--- WHAT TO DO ---
A verbatim copy of the lines from the one with "orange cross: (88, 82) -> (102, 105), moved" through the final line below is required; print it and nothing else.

[Stepwise shape edit descriptions]
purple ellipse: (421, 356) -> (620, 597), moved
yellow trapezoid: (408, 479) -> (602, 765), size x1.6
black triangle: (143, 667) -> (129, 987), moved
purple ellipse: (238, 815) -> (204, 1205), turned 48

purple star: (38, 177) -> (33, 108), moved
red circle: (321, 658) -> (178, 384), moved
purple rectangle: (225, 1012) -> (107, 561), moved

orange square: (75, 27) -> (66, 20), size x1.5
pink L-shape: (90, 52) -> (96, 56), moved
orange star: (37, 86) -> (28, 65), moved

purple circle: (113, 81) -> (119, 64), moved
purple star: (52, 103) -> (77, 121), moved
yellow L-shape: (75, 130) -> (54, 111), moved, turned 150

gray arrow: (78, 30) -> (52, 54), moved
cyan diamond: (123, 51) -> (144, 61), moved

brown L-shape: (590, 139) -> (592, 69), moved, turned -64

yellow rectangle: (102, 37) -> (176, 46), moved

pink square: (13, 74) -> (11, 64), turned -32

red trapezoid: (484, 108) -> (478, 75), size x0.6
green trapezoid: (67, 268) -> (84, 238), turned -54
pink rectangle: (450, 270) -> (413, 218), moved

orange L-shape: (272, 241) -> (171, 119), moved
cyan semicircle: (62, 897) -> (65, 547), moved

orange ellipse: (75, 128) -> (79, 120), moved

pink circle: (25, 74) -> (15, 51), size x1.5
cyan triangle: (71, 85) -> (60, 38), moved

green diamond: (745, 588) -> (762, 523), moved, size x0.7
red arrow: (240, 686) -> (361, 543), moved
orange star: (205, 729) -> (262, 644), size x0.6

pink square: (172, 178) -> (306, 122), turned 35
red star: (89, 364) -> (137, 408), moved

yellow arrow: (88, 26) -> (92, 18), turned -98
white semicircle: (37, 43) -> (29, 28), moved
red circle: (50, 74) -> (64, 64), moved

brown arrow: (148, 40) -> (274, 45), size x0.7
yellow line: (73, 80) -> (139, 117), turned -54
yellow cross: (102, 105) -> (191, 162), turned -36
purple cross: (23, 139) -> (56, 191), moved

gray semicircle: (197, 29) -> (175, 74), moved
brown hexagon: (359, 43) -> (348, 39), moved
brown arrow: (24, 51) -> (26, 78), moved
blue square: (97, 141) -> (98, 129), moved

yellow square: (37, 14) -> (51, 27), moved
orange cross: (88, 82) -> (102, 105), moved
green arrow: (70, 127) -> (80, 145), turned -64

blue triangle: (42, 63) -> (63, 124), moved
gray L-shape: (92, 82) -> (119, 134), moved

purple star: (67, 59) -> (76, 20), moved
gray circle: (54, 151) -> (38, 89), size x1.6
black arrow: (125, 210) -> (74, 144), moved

--- TASK SOLUTION ---
orange cross: (88, 82) -> (102, 105), moved
green arrow: (70, 127) -> (80, 145), turned -64

blue triangle: (42, 63) -> (63, 124), moved
gray L-shape: (92, 82) -> (119, 134), moved

purple star: (67, 59) -> (76, 20), moved
gray circle: (54, 151) -> (38, 89), size x1.6
black arrow: (125, 210) -> (74, 144), moved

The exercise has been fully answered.